Information supplied:

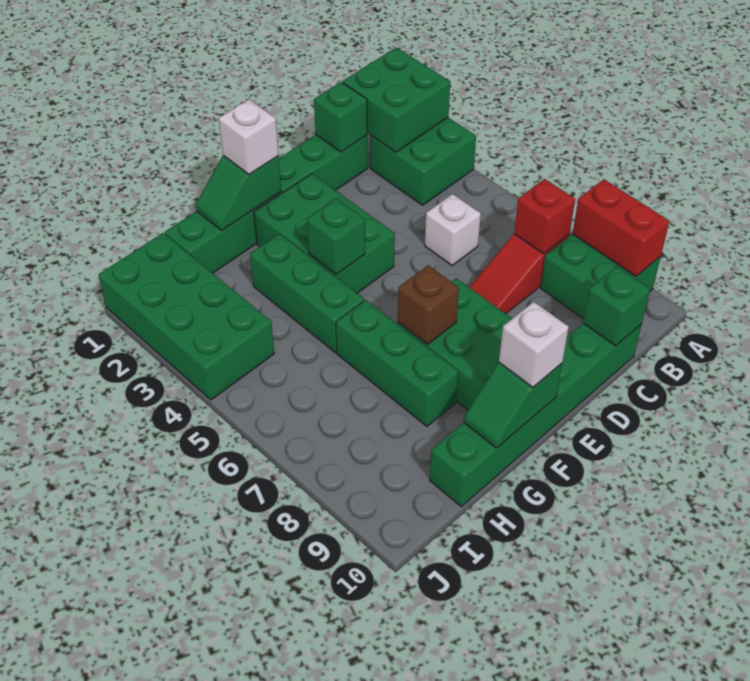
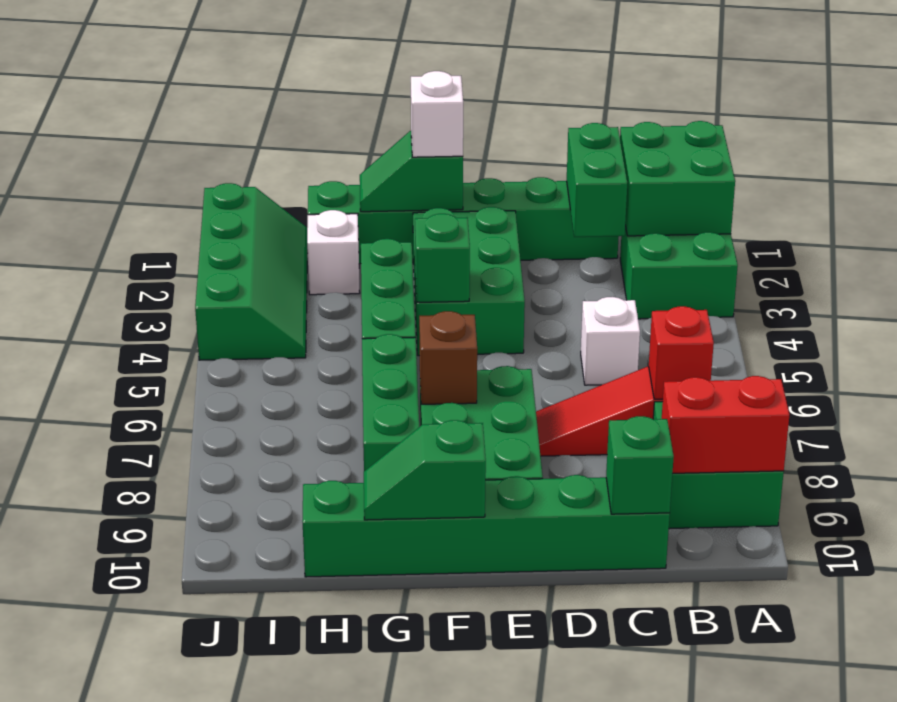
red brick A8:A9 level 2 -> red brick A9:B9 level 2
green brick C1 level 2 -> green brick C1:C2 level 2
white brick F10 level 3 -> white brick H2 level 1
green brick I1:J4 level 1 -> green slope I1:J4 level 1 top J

The problem:
Reproduce the listing exactly, but omit every picture in it.

Expected answer:
red brick A8:A9 level 2 -> red brick A9:B9 level 2
green brick C1 level 2 -> green brick C1:C2 level 2
white brick F10 level 3 -> white brick H2 level 1
green brick I1:J4 level 1 -> green slope I1:J4 level 1 top J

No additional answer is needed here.